▶ **WHAT THE EXERCISE ASKS**
Each line from the one containing "red fork: 4 -> 9" onward, through the end of the entries, is to be transcribed exactly; nothing else is to be included.

▶ **INPUT FOR THIS TASK**

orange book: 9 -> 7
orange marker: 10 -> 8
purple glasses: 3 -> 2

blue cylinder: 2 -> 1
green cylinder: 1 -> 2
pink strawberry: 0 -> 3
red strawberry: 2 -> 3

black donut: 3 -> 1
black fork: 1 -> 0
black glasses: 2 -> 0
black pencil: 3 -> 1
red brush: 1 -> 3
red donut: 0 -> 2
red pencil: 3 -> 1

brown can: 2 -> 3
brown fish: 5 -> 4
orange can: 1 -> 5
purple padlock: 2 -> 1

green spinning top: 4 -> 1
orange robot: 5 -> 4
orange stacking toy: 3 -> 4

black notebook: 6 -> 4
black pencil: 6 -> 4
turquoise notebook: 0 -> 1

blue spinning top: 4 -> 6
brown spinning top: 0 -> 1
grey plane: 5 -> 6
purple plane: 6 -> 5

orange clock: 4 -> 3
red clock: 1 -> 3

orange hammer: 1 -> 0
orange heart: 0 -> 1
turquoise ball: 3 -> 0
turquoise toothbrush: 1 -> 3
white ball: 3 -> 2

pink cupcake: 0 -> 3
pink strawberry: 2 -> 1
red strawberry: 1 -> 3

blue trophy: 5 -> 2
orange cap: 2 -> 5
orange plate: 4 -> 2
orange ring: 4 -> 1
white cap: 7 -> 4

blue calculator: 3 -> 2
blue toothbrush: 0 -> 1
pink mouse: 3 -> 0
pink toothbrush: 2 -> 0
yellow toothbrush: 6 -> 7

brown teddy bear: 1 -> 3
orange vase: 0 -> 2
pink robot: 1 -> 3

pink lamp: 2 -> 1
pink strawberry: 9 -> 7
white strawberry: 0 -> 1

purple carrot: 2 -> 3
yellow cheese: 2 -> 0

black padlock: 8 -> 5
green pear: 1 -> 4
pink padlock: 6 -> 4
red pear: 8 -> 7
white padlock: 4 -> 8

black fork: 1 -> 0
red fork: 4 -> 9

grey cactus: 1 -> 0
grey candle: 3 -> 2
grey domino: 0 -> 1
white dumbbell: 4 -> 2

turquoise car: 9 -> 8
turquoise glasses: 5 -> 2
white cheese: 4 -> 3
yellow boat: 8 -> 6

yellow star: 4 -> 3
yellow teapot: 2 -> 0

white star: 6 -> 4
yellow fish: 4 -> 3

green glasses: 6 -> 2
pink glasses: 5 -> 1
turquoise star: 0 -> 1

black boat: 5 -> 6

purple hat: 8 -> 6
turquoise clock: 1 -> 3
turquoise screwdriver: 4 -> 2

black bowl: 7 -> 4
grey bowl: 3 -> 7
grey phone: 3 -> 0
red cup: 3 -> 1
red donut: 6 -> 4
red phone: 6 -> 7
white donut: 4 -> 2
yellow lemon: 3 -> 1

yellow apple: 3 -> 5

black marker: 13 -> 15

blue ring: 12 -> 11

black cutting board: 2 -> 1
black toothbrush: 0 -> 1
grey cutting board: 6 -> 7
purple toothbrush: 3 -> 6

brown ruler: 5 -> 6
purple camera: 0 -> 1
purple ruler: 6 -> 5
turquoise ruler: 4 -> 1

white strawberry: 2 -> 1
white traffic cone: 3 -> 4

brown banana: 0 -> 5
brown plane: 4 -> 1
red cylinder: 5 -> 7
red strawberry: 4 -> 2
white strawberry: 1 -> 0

▶ **SOLUTION FOR THIS PROBLEM**
red fork: 4 -> 9

grey cactus: 1 -> 0
grey candle: 3 -> 2
grey domino: 0 -> 1
white dumbbell: 4 -> 2

turquoise car: 9 -> 8
turquoise glasses: 5 -> 2
white cheese: 4 -> 3
yellow boat: 8 -> 6

yellow star: 4 -> 3
yellow teapot: 2 -> 0

white star: 6 -> 4
yellow fish: 4 -> 3

green glasses: 6 -> 2
pink glasses: 5 -> 1
turquoise star: 0 -> 1

black boat: 5 -> 6

purple hat: 8 -> 6
turquoise clock: 1 -> 3
turquoise screwdriver: 4 -> 2

black bowl: 7 -> 4
grey bowl: 3 -> 7
grey phone: 3 -> 0
red cup: 3 -> 1
red donut: 6 -> 4
red phone: 6 -> 7
white donut: 4 -> 2
yellow lemon: 3 -> 1

yellow apple: 3 -> 5

black marker: 13 -> 15

blue ring: 12 -> 11

black cutting board: 2 -> 1
black toothbrush: 0 -> 1
grey cutting board: 6 -> 7
purple toothbrush: 3 -> 6

brown ruler: 5 -> 6
purple camera: 0 -> 1
purple ruler: 6 -> 5
turquoise ruler: 4 -> 1

white strawberry: 2 -> 1
white traffic cone: 3 -> 4

brown banana: 0 -> 5
brown plane: 4 -> 1
red cylinder: 5 -> 7
red strawberry: 4 -> 2
white strawberry: 1 -> 0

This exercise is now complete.